Provided records:
'''

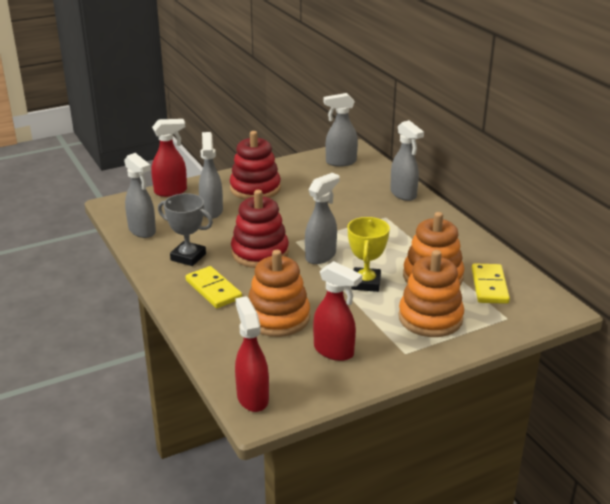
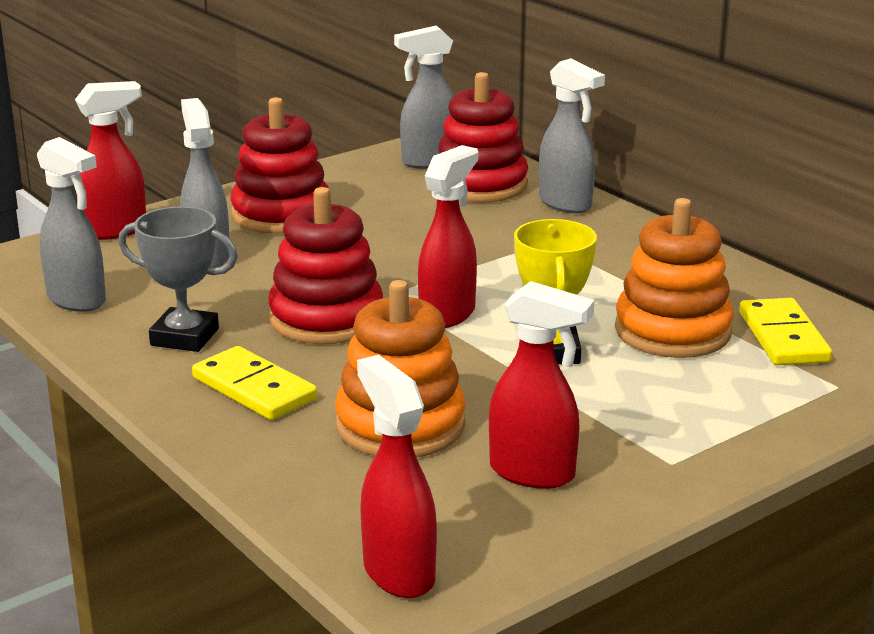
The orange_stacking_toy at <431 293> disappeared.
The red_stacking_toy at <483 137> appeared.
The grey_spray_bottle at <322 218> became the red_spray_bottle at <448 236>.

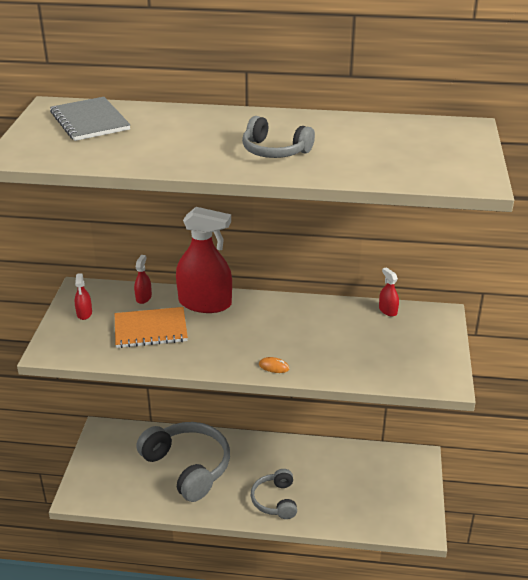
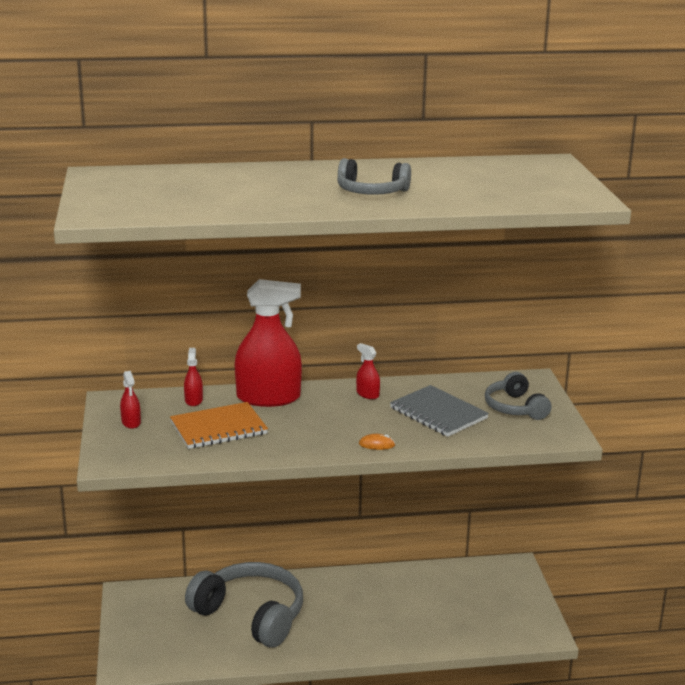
The grey_notebook moved from <90 119> to <439 411>.
The grey_headphones moved from <274 494> to <518 396>.
The red_spray_bottle moved from <389 291> to <368 371>.

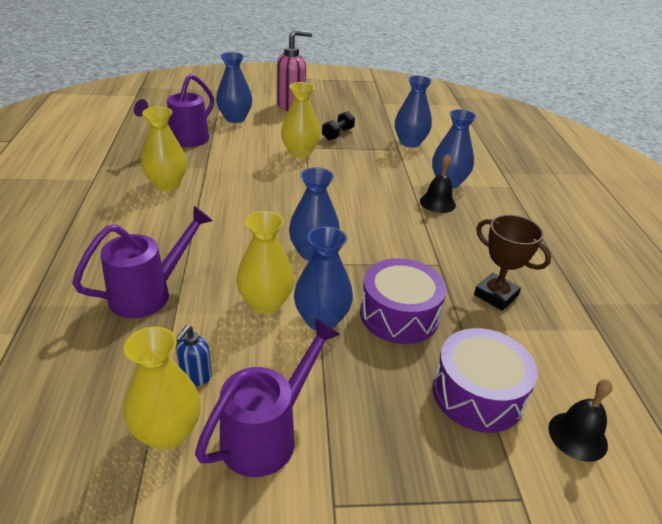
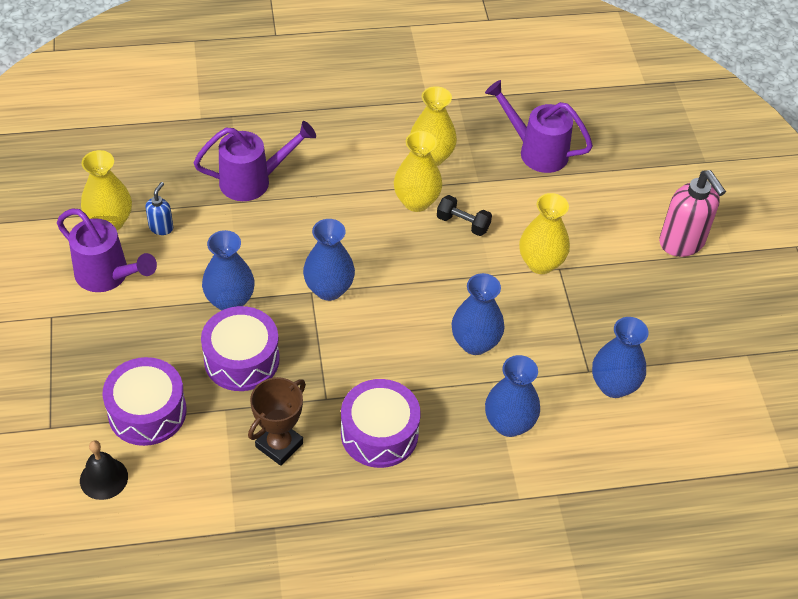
The black_bell at <438 183> disappeared.
The purple_drum at <381 423> appeared.
The blue_vase moved from <234 87> to <478 314>.
The yellow_vase moved from <265 262> to <418 171>.
The black_dumbbell moved from <338 125> to <464 215>.
The purple_watering_can at <142 262> turned 60 degrees counterclockwise.
The blue_soap_dispenser at <194 355> turned 90 degrees clockwise.

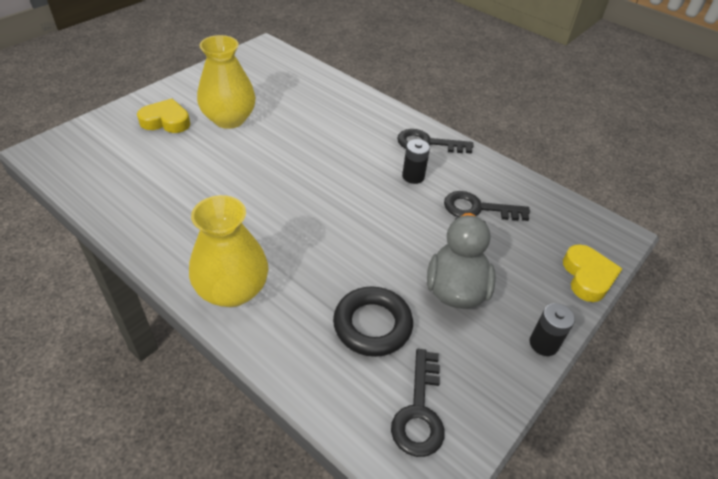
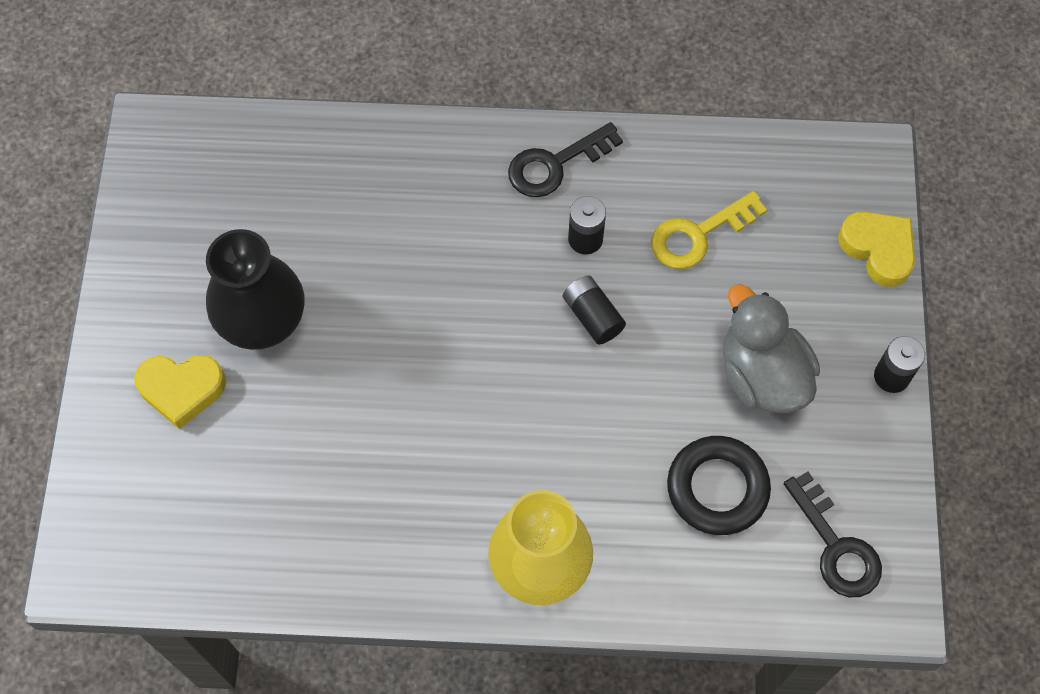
The black_battery at <594 310> appeared.
The yellow_vase at <226 82> became the black_vase at <255 289>.
The black_key at <487 206> became the yellow_key at <709 230>.
The yellow_heart at <163 116> turned 150 degrees counterclockwise.

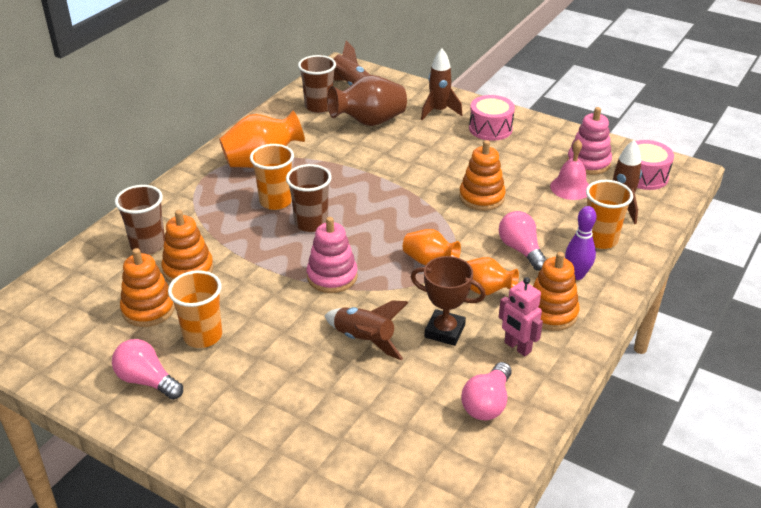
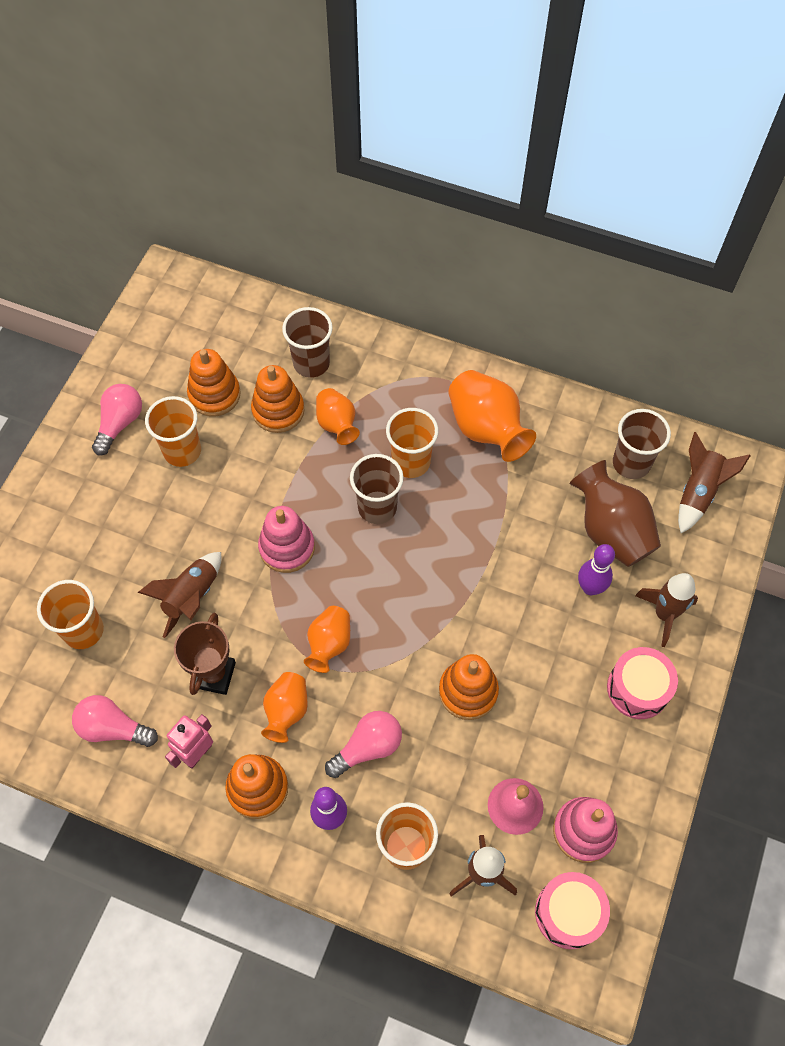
The orange_cup at <70 614> appeared.
The orange_vase at <338 416> appeared.
The purple_bowling_pin at <596 569> appeared.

'''

Directions for this task:
When the word "became" shows up in a line of the entries, pull that line out.

Solved exercise:
The grey_spray_bottle at <322 218> became the red_spray_bottle at <448 236>.
The yellow_vase at <226 82> became the black_vase at <255 289>.
The black_key at <487 206> became the yellow_key at <709 230>.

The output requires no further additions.